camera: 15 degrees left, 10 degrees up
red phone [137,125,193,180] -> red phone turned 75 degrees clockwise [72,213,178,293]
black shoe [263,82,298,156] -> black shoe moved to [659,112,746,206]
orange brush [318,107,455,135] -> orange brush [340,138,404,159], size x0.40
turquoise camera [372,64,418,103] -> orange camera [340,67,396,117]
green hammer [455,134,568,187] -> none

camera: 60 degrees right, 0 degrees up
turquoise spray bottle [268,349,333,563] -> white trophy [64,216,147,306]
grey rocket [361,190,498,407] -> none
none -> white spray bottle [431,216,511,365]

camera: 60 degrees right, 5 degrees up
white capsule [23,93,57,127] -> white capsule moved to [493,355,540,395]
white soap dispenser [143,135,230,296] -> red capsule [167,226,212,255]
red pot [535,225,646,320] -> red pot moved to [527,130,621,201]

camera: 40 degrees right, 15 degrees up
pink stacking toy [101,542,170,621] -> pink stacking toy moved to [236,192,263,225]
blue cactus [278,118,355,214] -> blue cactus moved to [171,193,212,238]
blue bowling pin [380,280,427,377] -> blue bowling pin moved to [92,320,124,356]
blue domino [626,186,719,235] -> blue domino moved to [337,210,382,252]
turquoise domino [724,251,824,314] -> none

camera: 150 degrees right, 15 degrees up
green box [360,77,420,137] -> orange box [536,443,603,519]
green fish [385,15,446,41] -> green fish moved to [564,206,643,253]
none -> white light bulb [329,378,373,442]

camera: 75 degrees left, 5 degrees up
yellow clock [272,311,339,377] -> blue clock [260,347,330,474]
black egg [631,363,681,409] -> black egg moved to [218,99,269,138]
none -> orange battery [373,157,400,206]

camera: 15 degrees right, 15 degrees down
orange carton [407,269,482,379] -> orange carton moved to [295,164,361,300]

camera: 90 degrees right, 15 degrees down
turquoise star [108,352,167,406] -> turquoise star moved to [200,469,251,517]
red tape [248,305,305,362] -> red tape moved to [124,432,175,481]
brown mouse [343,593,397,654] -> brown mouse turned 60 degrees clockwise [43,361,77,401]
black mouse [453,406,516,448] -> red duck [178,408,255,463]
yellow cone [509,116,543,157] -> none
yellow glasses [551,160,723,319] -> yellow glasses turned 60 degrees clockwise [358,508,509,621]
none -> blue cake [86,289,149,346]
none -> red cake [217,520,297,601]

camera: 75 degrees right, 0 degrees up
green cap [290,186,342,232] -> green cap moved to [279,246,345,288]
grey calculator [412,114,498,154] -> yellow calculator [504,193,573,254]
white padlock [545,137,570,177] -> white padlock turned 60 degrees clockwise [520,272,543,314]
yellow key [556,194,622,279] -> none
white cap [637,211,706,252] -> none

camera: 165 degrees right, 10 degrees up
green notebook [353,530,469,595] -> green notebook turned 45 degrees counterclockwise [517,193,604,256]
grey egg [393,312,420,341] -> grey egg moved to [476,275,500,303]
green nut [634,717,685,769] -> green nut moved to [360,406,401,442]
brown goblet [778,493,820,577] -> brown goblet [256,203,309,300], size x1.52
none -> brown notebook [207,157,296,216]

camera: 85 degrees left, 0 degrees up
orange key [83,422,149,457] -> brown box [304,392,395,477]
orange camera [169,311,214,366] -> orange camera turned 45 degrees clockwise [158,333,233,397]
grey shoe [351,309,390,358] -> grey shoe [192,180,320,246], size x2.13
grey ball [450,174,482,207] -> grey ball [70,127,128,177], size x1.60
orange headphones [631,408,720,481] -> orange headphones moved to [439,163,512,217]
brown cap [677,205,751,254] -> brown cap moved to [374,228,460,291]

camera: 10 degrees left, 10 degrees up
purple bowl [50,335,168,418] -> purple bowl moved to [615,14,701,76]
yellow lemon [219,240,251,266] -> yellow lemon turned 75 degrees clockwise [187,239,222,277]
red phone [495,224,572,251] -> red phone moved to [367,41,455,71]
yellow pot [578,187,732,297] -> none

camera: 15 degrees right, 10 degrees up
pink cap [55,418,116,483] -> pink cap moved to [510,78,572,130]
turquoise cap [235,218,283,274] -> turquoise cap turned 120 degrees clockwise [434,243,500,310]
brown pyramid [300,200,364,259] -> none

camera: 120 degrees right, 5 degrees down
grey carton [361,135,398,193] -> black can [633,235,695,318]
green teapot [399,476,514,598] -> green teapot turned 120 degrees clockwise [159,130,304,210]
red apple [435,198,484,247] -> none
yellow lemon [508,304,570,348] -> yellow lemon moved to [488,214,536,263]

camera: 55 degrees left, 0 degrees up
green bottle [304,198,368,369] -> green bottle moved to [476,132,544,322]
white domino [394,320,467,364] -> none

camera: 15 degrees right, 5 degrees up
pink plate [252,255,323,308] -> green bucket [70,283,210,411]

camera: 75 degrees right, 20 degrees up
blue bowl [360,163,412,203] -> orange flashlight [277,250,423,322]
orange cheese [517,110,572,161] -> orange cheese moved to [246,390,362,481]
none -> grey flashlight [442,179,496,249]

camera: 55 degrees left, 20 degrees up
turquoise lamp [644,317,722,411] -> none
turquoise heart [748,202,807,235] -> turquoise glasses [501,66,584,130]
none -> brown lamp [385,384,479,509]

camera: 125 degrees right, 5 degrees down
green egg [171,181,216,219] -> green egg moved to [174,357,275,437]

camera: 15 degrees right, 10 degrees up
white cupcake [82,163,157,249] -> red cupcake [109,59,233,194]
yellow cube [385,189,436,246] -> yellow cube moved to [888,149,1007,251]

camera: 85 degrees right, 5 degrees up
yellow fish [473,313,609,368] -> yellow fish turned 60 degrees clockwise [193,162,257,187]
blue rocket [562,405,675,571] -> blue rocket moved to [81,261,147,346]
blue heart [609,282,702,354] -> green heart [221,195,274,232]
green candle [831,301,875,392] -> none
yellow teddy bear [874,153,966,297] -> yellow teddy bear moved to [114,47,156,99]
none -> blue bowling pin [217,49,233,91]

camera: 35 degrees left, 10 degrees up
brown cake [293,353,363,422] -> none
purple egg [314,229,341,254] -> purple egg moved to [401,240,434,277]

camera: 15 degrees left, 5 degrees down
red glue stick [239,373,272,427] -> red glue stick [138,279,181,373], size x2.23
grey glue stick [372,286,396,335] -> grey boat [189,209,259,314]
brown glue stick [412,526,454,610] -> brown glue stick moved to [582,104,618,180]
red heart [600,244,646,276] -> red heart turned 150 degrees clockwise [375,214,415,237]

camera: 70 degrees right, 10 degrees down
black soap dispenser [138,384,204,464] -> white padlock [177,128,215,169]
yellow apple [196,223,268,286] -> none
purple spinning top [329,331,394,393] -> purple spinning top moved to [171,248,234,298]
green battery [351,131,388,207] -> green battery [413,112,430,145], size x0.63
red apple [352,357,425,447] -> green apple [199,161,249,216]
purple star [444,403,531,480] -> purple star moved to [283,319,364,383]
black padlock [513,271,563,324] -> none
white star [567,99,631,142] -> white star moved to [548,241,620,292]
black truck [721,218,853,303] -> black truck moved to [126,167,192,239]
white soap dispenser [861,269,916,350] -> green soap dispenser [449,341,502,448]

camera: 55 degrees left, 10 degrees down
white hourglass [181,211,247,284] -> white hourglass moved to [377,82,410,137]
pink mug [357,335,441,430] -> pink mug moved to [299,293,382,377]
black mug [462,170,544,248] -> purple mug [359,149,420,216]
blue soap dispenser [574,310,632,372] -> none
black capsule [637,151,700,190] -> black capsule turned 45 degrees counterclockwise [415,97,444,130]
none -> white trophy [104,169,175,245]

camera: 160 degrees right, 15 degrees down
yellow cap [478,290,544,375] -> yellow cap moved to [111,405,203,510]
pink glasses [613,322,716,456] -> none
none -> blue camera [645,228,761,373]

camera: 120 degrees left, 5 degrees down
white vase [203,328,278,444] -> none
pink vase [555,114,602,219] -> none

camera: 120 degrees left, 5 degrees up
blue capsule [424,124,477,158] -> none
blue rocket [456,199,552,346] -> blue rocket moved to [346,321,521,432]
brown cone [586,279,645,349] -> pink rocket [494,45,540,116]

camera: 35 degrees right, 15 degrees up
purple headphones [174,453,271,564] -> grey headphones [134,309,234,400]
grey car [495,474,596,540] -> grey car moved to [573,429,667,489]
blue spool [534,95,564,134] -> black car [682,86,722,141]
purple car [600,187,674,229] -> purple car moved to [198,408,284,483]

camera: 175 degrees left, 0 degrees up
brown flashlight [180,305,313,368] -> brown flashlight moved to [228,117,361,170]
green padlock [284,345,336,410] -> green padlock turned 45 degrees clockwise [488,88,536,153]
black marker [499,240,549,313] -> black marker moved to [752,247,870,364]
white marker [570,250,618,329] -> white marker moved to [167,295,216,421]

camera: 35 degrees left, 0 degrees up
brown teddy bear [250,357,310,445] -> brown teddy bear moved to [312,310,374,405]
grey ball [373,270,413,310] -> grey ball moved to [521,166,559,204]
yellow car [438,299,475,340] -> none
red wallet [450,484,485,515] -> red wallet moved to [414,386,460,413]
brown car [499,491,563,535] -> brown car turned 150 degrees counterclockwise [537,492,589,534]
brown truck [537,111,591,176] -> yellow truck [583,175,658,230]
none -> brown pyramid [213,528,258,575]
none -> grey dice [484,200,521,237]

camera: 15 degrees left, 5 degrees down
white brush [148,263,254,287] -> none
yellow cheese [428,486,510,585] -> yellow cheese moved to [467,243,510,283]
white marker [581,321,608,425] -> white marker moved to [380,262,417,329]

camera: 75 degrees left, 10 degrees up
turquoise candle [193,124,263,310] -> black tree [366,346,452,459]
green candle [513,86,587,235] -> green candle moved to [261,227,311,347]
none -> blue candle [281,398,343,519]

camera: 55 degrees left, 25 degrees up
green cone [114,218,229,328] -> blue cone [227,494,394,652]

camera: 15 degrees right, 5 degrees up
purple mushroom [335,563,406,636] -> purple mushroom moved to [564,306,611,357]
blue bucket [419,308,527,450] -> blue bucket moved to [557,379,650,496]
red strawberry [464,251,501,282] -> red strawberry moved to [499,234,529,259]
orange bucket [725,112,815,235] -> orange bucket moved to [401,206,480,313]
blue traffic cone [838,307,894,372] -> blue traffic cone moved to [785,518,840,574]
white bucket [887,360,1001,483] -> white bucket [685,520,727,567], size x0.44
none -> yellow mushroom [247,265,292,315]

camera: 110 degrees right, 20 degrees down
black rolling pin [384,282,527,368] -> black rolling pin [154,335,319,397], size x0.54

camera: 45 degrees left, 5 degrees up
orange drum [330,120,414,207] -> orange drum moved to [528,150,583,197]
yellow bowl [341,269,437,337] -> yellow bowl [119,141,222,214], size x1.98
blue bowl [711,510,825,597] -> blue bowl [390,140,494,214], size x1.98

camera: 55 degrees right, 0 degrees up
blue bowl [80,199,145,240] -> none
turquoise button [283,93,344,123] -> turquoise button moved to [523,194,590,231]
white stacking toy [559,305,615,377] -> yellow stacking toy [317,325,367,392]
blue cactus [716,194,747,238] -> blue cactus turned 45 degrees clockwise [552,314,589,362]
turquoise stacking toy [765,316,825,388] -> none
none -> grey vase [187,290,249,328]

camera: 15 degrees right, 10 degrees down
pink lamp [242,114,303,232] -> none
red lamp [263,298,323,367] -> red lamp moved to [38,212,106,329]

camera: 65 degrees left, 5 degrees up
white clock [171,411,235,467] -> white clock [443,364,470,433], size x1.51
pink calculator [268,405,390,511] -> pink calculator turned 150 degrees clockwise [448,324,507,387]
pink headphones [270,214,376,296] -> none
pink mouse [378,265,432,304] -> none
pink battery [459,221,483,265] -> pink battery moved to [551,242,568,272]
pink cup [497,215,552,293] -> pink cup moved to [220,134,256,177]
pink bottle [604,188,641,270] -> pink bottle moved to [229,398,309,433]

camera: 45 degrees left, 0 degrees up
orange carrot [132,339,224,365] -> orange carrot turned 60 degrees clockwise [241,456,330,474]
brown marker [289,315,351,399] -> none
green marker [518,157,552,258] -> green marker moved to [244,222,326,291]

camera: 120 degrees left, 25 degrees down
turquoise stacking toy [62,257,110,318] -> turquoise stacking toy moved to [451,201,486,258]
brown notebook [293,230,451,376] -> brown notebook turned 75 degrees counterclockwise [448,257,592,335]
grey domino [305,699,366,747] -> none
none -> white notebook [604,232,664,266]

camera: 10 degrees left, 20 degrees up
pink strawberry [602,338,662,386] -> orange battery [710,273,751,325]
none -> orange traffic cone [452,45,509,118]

(WHAT NEEDS TO BE DONE):
Give again, exactly and with nothing added, the lines running from the one that contains "brown marker [289,315,351,399] -> none" to the last line of the material.

(ANSWER SECTION):
brown marker [289,315,351,399] -> none
green marker [518,157,552,258] -> green marker moved to [244,222,326,291]

camera: 120 degrees left, 25 degrees down
turquoise stacking toy [62,257,110,318] -> turquoise stacking toy moved to [451,201,486,258]
brown notebook [293,230,451,376] -> brown notebook turned 75 degrees counterclockwise [448,257,592,335]
grey domino [305,699,366,747] -> none
none -> white notebook [604,232,664,266]

camera: 10 degrees left, 20 degrees up
pink strawberry [602,338,662,386] -> orange battery [710,273,751,325]
none -> orange traffic cone [452,45,509,118]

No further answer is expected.